Task statement ::
Please report each line in the material below that includes "none".

*** Opening of Working data ***

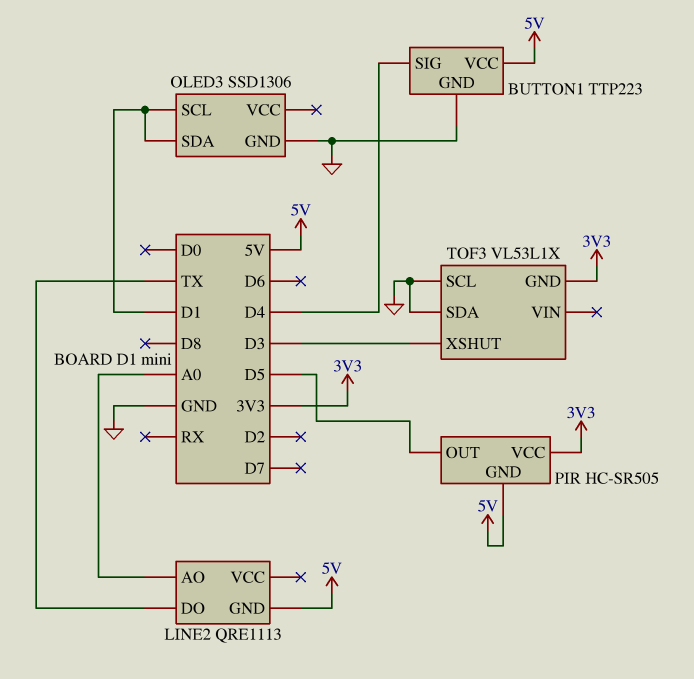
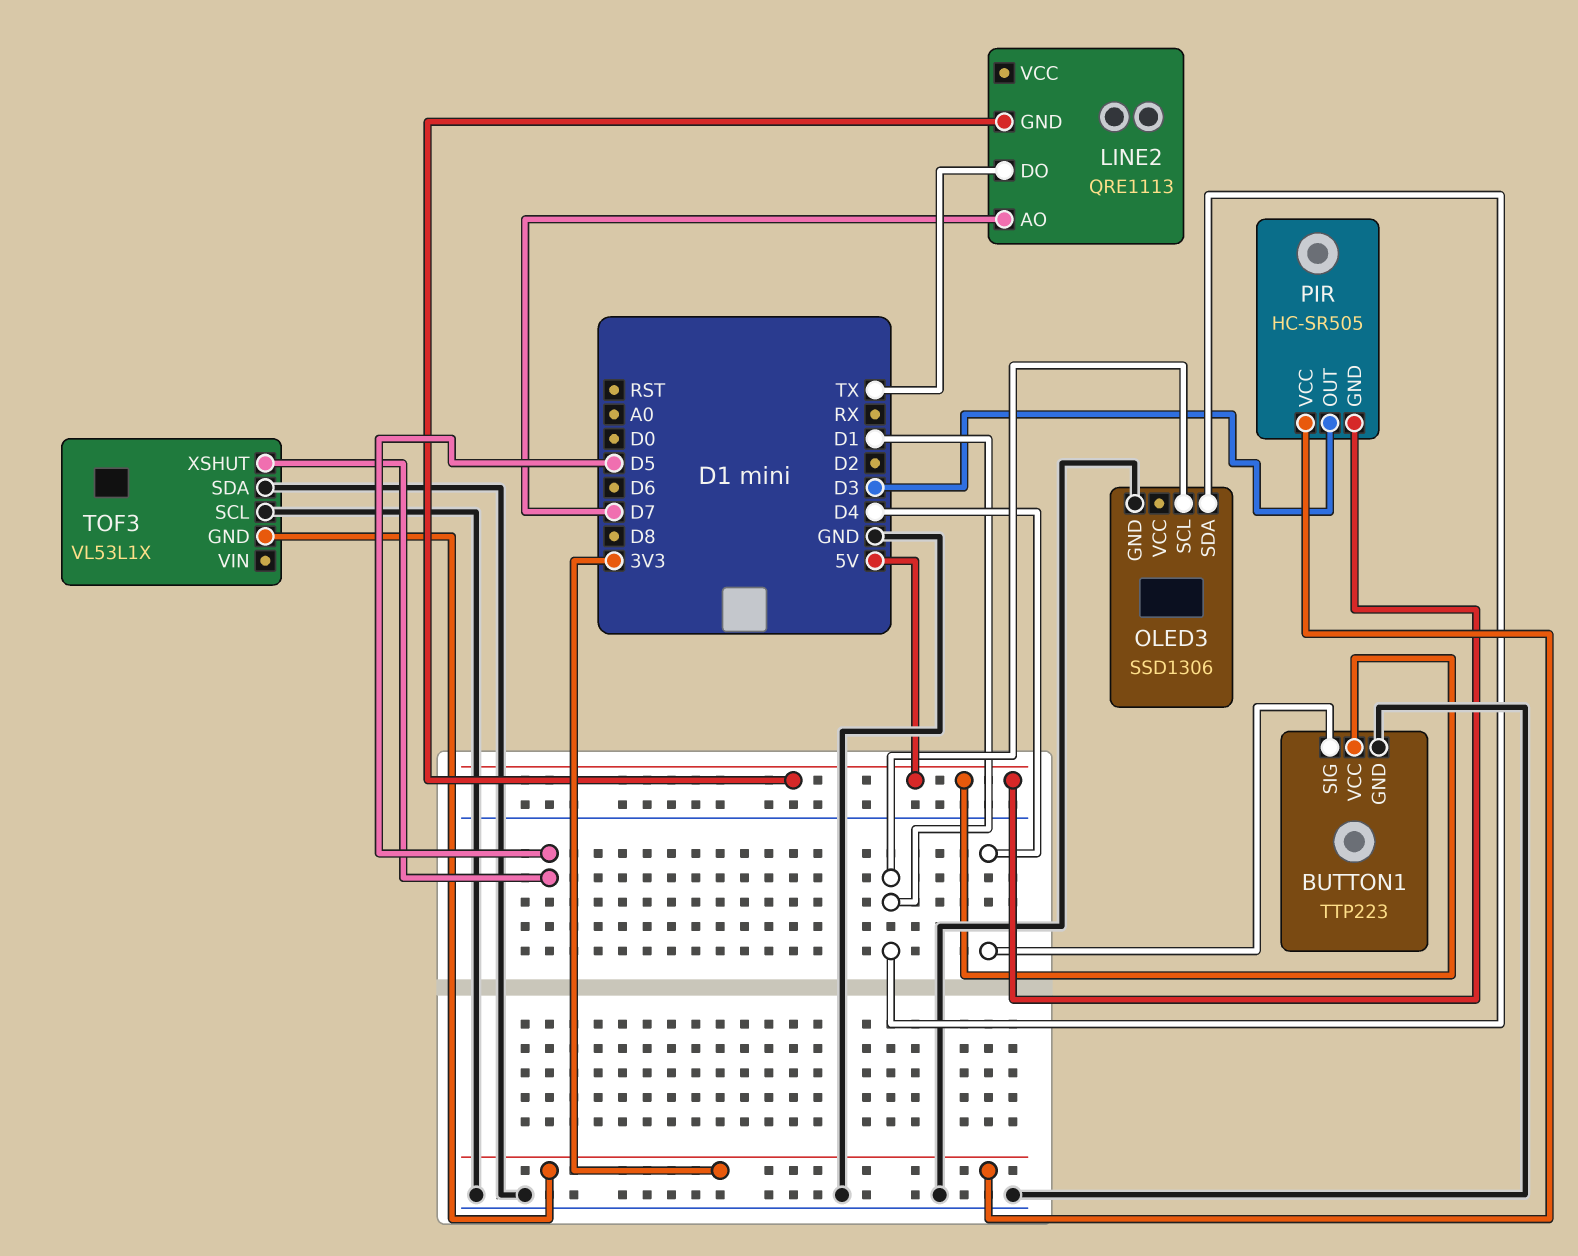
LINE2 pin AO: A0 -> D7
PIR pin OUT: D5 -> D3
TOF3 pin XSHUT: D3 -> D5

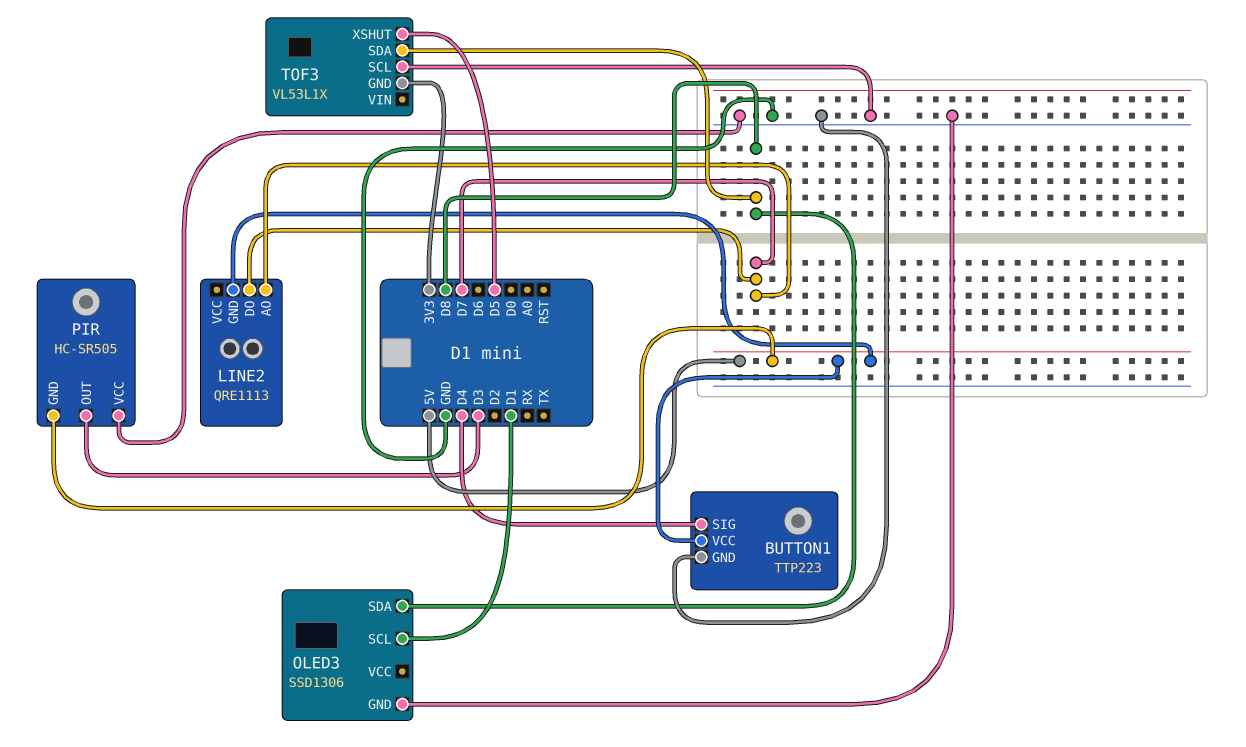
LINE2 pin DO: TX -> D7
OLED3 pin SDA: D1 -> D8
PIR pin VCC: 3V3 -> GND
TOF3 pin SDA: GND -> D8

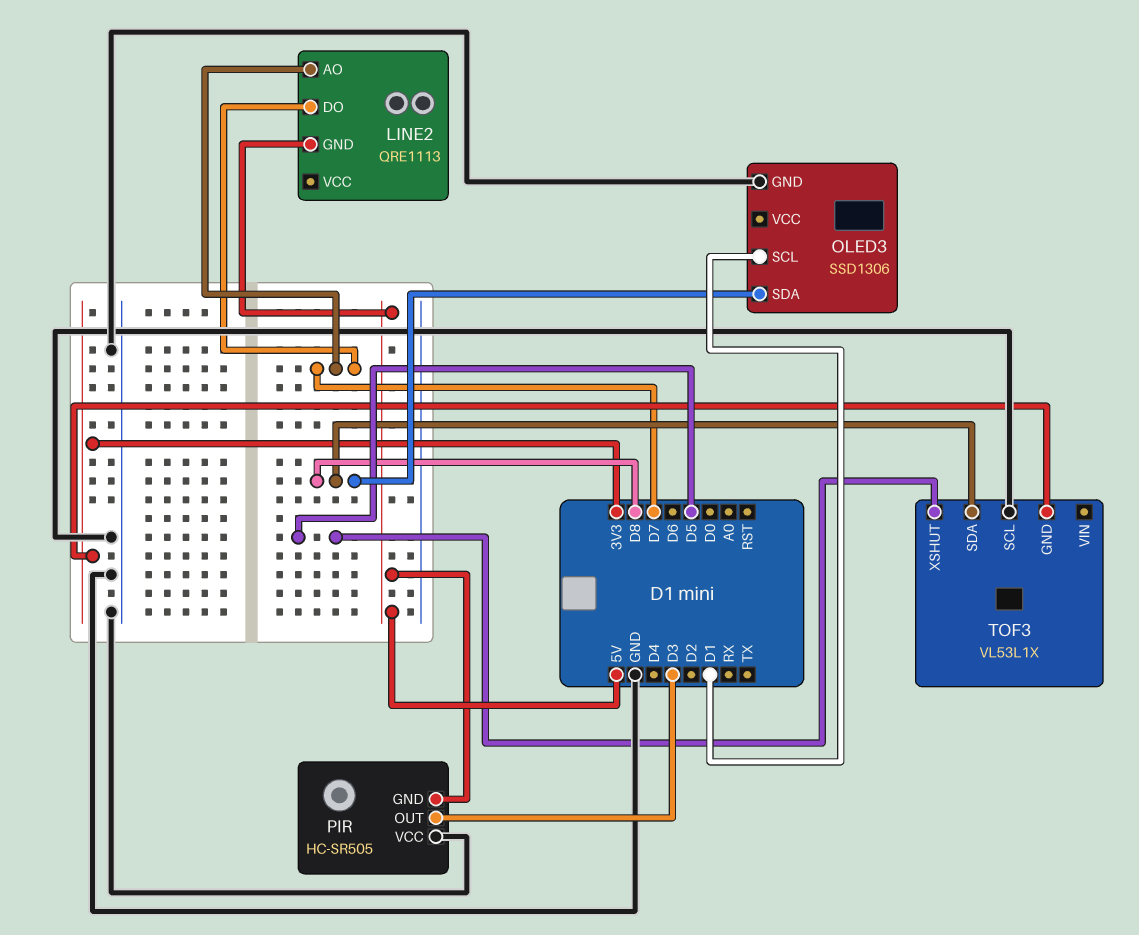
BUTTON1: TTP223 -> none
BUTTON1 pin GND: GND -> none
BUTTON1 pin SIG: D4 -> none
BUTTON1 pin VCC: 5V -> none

*** Close of Working data ***

Result of this exercise ::
BUTTON1: TTP223 -> none
BUTTON1 pin GND: GND -> none
BUTTON1 pin SIG: D4 -> none
BUTTON1 pin VCC: 5V -> none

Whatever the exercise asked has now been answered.